- **Task**
When you write out the listing, keep every character and omit the pictures.

- **Material shown**
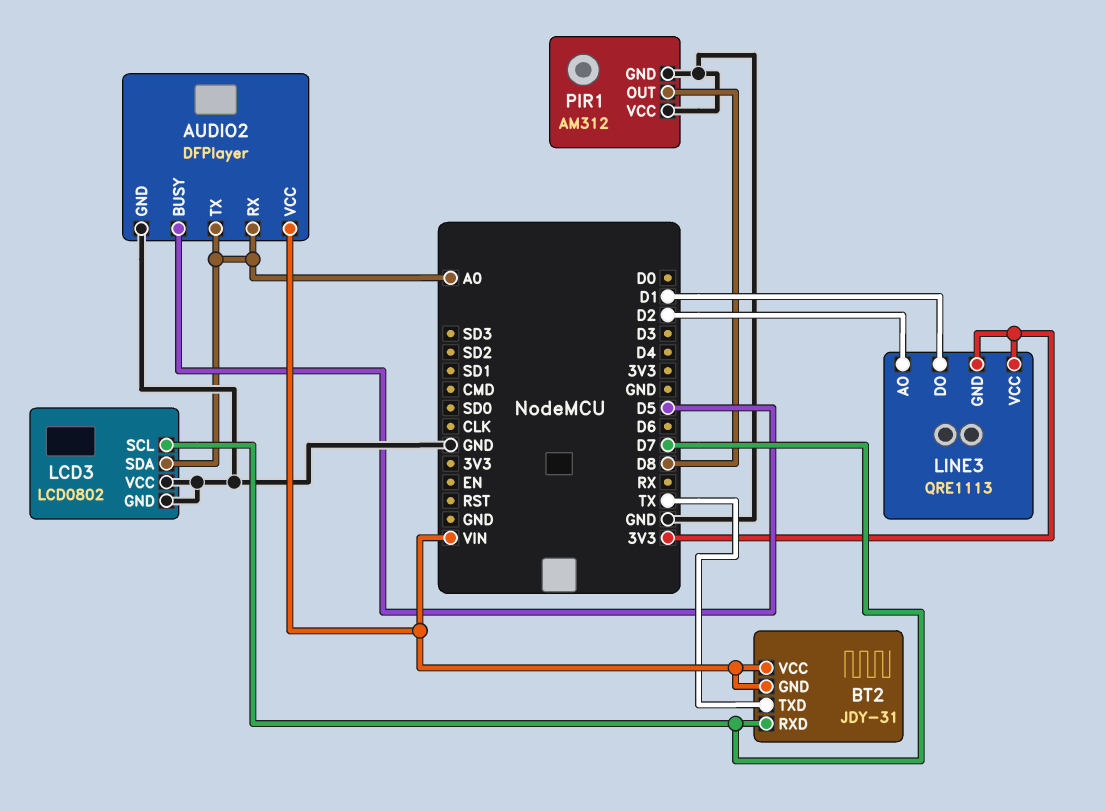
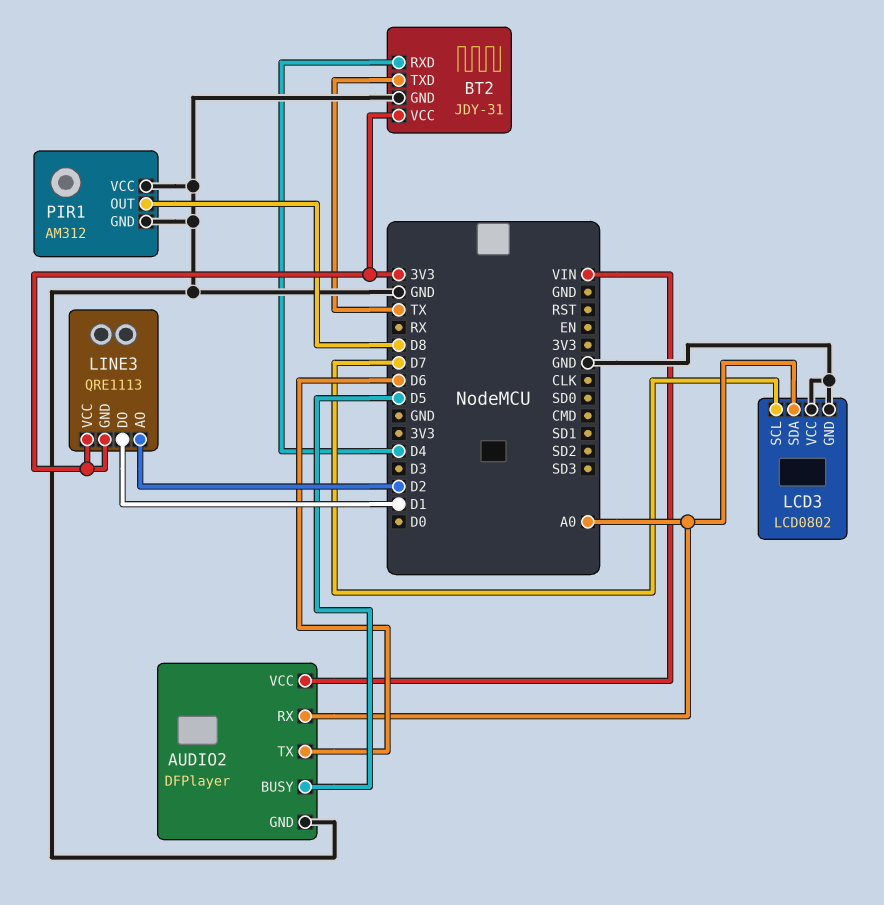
AUDIO2 pin TX: A0 -> D6
BT2 pin GND: VIN -> GND
BT2 pin RXD: D7 -> D4
BT2 pin VCC: VIN -> 3V3

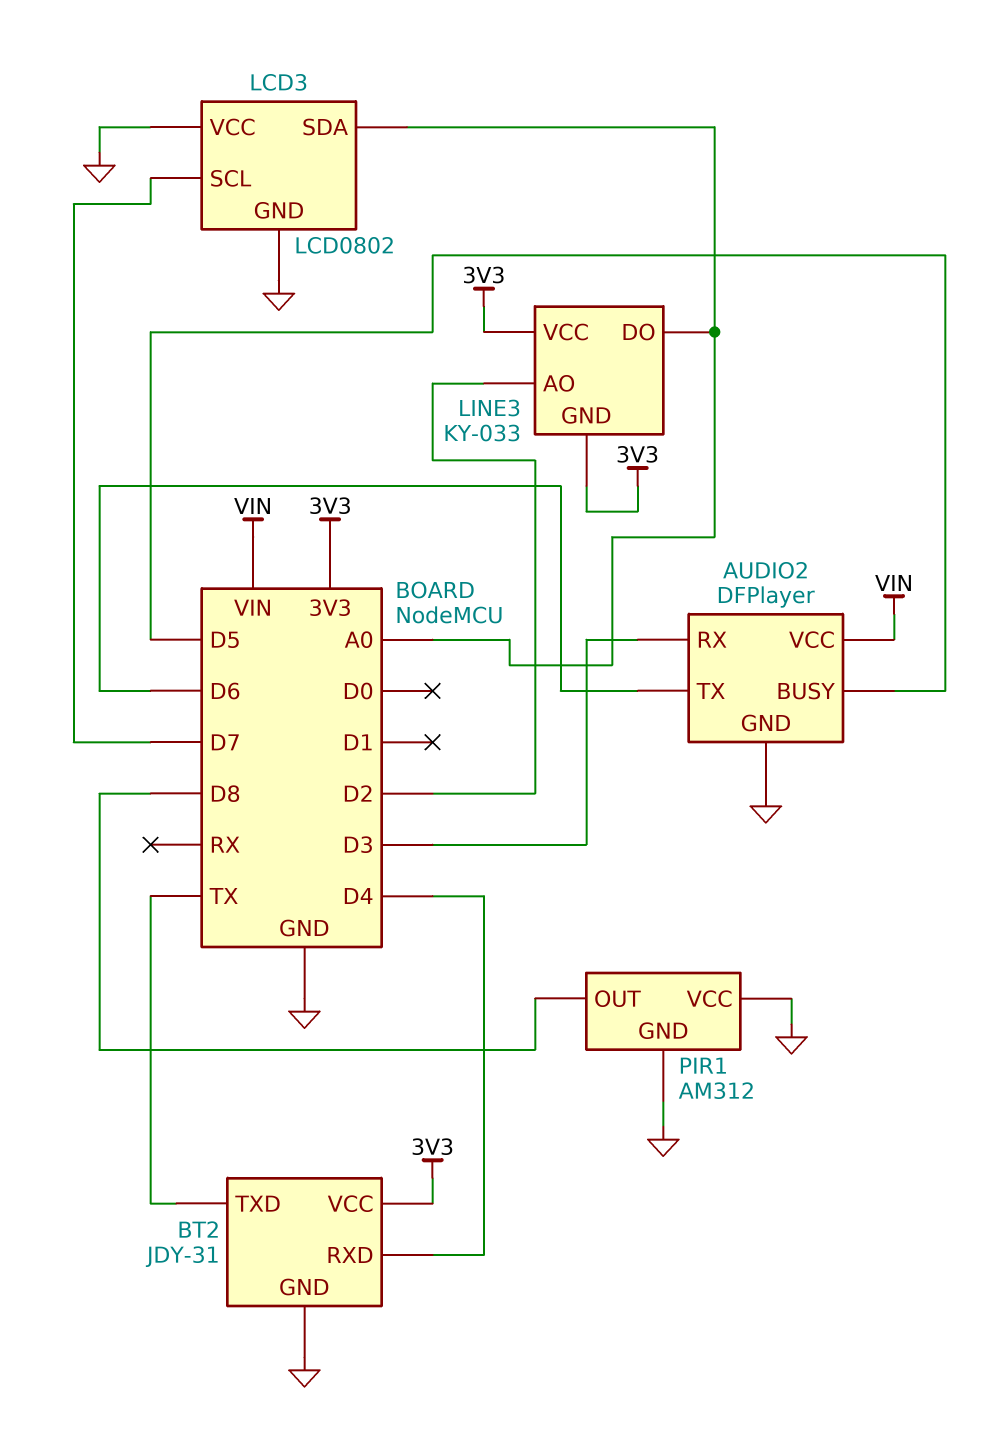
AUDIO2 pin RX: A0 -> D3
LINE3: QRE1113 -> KY-033
LINE3 pin DO: D1 -> A0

- **Problem solution**
AUDIO2 pin TX: A0 -> D6
BT2 pin GND: VIN -> GND
BT2 pin RXD: D7 -> D4
BT2 pin VCC: VIN -> 3V3

AUDIO2 pin RX: A0 -> D3
LINE3: QRE1113 -> KY-033
LINE3 pin DO: D1 -> A0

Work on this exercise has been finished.